Your goal
Below are records; how many of their lines contain "brown"? Give the number and no other words.
[Task input]
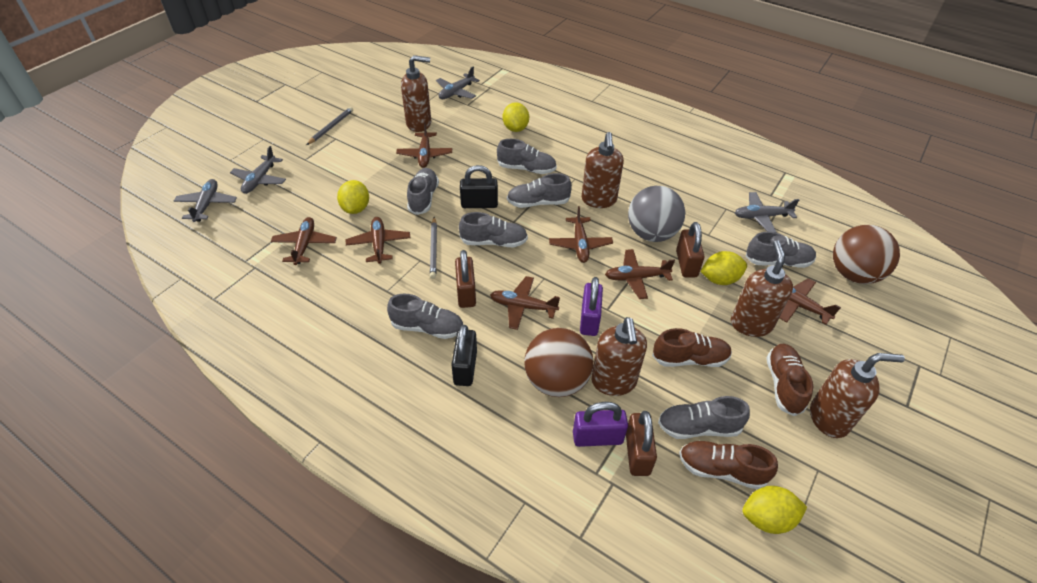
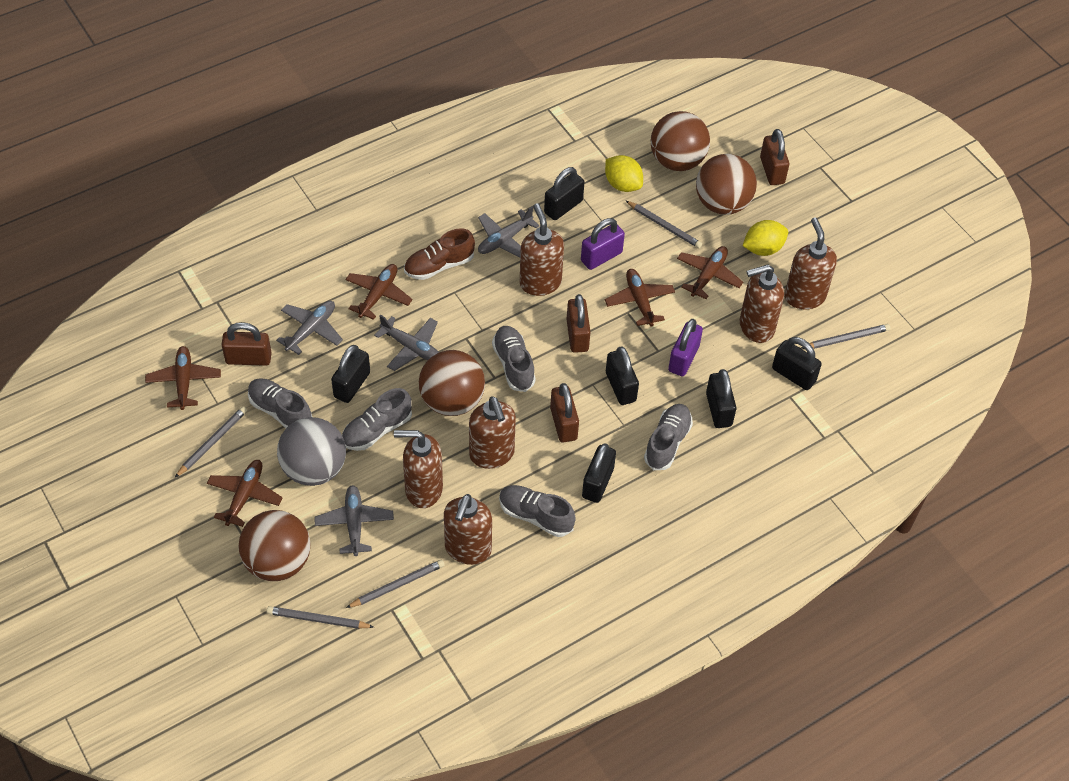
black padlock: 2 -> 6
brown ball: 2 -> 4
brown padlock: 3 -> 4
brown plane: 7 -> 5
brown shoe: 3 -> 1
brown soap dispenser: 5 -> 6
grey pencil: 2 -> 5
grey shoe: 7 -> 5
yellow lemon: 4 -> 2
[/Task input]
Solution for this task
5